## AIM OF THE TASK
Take the entries below and print, exactly, the stretch from the line containing "in_second: [318, 514, 450, 583]" through the line containing "in_first: [524, 489, 617, 554]", both included.

+ + + + +

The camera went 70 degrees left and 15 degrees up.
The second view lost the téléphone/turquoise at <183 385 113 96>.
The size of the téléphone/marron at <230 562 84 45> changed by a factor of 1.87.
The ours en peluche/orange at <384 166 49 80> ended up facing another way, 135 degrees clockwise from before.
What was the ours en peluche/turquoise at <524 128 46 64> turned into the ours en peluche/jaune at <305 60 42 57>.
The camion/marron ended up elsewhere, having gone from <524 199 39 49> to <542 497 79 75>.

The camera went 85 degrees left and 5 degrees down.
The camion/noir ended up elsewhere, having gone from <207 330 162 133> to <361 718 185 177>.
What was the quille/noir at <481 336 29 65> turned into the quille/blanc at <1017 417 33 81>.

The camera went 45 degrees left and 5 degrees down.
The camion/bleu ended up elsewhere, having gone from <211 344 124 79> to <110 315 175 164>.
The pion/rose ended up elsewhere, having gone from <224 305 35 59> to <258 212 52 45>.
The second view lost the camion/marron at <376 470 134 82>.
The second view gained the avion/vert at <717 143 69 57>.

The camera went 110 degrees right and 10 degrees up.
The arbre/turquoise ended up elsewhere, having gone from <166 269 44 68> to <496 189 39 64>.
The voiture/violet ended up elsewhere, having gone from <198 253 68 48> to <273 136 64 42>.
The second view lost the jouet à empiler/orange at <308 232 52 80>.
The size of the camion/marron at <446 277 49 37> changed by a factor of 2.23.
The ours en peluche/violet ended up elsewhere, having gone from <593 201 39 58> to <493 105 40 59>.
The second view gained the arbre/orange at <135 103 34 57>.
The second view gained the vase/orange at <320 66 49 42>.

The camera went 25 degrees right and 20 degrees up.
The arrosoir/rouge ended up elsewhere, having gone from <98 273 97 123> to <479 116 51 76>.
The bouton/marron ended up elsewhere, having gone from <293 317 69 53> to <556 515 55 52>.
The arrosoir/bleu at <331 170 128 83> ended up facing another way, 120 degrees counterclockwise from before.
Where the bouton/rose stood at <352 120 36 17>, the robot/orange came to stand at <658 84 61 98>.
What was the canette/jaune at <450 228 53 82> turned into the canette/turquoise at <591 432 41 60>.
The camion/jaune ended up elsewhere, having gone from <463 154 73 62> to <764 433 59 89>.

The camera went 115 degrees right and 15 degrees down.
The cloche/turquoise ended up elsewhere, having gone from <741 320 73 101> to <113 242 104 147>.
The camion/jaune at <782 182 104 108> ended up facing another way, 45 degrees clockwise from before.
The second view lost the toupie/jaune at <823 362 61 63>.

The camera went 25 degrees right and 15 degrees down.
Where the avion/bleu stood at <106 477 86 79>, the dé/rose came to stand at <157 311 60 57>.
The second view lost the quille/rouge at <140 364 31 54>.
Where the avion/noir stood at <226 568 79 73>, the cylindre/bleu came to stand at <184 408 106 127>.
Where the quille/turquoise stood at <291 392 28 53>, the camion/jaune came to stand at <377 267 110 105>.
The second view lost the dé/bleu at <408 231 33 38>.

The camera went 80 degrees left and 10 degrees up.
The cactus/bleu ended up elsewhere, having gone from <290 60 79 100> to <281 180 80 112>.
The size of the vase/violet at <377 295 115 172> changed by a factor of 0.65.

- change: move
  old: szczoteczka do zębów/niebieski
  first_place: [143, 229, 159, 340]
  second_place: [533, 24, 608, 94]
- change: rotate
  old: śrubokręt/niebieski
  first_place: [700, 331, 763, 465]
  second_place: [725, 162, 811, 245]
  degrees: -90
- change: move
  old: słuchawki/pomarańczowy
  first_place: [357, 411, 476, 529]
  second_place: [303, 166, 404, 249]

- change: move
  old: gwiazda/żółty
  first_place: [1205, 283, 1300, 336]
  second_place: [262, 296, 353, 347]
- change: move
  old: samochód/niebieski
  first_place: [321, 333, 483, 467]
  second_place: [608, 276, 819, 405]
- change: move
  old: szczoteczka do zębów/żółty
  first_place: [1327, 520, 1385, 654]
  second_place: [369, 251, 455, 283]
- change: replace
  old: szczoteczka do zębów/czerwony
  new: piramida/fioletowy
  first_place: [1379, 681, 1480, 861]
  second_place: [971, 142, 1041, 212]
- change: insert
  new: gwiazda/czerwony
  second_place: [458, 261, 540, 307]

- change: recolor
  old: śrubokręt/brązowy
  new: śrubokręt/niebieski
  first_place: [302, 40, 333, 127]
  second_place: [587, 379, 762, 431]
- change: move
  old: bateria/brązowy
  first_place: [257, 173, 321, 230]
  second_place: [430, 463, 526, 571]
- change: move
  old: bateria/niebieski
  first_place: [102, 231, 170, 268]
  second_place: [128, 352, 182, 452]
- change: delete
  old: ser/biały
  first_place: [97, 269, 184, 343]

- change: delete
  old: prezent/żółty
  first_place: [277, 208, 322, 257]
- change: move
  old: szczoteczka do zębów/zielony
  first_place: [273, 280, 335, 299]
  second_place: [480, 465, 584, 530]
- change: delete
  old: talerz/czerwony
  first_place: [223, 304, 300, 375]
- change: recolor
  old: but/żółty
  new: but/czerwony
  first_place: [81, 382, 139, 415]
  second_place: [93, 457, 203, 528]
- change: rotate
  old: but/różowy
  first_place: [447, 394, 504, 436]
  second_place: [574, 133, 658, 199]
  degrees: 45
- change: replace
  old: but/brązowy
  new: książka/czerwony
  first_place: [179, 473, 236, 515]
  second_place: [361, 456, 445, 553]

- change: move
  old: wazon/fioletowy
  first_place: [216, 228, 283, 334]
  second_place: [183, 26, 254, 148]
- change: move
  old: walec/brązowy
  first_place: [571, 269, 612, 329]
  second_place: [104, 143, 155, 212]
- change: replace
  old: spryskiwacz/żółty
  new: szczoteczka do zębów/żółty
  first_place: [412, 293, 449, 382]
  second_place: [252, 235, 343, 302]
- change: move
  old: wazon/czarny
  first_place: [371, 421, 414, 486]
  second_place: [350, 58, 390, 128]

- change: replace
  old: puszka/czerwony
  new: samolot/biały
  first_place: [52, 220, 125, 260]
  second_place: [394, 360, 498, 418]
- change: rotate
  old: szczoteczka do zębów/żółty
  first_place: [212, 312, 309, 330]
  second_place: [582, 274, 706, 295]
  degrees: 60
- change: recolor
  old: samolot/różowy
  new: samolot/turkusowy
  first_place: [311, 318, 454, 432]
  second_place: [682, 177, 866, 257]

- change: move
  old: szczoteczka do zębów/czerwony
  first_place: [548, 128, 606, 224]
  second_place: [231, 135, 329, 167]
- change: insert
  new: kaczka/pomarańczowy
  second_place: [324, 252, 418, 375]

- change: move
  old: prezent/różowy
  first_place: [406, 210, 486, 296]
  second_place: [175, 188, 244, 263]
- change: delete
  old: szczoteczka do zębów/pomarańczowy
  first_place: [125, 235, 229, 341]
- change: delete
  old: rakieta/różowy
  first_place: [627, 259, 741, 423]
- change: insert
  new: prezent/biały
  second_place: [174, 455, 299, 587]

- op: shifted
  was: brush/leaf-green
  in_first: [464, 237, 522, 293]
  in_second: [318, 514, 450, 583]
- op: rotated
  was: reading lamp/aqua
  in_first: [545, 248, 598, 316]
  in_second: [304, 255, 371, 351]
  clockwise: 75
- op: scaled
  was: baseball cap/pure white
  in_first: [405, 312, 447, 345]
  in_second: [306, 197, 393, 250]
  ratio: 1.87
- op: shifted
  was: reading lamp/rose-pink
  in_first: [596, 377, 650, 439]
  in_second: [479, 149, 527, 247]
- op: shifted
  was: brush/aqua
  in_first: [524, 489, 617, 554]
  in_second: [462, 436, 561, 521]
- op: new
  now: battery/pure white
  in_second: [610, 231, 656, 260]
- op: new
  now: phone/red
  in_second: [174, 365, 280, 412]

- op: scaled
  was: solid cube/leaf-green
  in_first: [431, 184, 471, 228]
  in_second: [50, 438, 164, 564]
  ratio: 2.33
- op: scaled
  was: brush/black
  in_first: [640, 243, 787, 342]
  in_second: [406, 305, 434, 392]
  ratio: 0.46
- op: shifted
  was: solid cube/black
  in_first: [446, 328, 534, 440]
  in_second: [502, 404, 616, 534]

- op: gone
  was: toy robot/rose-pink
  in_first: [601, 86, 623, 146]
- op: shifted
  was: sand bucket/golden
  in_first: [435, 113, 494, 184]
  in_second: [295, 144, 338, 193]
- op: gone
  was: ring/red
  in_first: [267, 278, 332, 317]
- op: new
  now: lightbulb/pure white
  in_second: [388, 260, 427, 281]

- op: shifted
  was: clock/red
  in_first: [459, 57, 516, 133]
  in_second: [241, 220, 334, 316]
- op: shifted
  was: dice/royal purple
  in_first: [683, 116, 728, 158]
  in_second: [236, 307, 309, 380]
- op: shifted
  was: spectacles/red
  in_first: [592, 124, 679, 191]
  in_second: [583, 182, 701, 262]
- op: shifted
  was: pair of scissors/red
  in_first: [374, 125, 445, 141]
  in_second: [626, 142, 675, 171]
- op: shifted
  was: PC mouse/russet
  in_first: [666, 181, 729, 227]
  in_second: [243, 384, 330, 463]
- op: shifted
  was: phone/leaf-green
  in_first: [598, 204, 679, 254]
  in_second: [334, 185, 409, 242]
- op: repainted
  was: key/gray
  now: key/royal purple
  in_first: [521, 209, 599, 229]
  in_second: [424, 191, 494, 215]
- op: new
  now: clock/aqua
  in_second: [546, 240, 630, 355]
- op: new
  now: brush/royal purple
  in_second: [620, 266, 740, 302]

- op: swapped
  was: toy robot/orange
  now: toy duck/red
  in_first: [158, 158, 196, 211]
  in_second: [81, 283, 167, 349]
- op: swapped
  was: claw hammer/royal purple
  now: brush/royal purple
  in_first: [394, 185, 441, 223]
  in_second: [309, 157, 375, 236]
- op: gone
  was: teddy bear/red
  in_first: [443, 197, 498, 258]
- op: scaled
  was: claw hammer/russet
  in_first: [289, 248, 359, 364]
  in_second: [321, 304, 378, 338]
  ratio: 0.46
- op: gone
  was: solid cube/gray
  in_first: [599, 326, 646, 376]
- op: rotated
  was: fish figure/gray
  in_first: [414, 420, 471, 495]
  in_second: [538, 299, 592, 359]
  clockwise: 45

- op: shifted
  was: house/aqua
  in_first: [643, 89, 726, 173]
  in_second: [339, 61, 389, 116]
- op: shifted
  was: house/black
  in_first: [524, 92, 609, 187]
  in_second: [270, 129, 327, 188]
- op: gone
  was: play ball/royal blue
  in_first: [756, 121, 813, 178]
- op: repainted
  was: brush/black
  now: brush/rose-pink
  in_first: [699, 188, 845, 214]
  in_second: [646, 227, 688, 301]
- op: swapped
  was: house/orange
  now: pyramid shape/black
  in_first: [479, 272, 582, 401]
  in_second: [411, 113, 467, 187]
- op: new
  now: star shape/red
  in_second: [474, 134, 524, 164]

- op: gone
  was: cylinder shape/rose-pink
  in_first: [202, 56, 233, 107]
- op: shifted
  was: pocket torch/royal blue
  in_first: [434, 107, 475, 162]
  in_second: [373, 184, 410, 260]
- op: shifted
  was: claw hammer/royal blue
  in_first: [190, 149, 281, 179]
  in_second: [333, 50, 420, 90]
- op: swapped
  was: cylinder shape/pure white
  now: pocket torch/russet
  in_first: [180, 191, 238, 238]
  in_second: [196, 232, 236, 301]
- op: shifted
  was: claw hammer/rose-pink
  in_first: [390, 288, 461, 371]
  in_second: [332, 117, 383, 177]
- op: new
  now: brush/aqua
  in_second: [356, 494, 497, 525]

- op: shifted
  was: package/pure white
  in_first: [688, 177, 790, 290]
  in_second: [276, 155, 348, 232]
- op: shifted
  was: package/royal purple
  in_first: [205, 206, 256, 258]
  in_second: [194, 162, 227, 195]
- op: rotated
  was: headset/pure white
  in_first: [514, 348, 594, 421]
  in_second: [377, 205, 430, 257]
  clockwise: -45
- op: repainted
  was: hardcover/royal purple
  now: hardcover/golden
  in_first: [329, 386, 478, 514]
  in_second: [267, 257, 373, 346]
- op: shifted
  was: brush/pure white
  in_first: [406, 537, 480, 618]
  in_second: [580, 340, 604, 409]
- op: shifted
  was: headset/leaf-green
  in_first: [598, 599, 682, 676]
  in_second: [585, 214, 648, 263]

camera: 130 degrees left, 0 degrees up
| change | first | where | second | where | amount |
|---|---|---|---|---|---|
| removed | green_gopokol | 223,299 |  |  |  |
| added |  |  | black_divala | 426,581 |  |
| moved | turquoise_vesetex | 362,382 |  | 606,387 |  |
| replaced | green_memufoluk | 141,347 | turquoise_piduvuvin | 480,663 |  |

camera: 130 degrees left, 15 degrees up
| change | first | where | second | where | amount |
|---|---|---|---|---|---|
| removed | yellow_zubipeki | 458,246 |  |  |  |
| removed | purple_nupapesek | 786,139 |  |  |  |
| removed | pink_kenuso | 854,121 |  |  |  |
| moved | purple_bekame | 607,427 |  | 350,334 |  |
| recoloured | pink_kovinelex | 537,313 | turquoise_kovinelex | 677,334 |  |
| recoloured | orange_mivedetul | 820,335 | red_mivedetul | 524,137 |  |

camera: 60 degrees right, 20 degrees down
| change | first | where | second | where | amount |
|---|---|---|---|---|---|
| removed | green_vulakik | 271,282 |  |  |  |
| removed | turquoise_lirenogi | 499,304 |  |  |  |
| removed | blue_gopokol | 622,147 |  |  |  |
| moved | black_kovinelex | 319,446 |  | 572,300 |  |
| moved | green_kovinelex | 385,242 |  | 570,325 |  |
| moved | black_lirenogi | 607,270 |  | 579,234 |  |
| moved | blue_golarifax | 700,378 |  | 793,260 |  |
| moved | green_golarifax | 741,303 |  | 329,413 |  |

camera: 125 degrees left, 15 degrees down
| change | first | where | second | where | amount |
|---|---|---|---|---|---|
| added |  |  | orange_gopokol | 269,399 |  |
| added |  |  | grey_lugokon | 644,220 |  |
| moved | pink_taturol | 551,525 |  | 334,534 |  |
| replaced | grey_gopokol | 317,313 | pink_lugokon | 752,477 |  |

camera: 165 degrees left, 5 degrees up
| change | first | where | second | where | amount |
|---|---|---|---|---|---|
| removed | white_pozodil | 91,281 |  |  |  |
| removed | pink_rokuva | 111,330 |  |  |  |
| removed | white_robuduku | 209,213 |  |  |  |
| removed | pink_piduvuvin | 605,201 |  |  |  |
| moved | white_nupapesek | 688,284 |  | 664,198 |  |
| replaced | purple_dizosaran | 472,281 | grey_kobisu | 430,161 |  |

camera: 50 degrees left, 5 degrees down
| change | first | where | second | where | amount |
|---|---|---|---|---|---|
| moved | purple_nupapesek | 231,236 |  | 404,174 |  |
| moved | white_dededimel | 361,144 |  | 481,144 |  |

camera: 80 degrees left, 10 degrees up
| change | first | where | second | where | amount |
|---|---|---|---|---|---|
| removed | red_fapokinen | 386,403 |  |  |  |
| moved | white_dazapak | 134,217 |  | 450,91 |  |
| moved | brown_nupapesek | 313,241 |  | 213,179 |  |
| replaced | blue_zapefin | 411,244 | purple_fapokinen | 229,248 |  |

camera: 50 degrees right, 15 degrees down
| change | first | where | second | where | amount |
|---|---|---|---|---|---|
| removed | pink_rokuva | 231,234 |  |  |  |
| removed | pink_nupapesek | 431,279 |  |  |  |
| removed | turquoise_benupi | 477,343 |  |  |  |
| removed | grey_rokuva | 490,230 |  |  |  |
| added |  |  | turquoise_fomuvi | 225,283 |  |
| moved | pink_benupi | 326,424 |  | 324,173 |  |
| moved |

+ + + + +

## SOLUTION TO THE PROBLEM
  in_second: [318, 514, 450, 583]
- op: rotated
  was: reading lamp/aqua
  in_first: [545, 248, 598, 316]
  in_second: [304, 255, 371, 351]
  clockwise: 75
- op: scaled
  was: baseball cap/pure white
  in_first: [405, 312, 447, 345]
  in_second: [306, 197, 393, 250]
  ratio: 1.87
- op: shifted
  was: reading lamp/rose-pink
  in_first: [596, 377, 650, 439]
  in_second: [479, 149, 527, 247]
- op: shifted
  was: brush/aqua
  in_first: [524, 489, 617, 554]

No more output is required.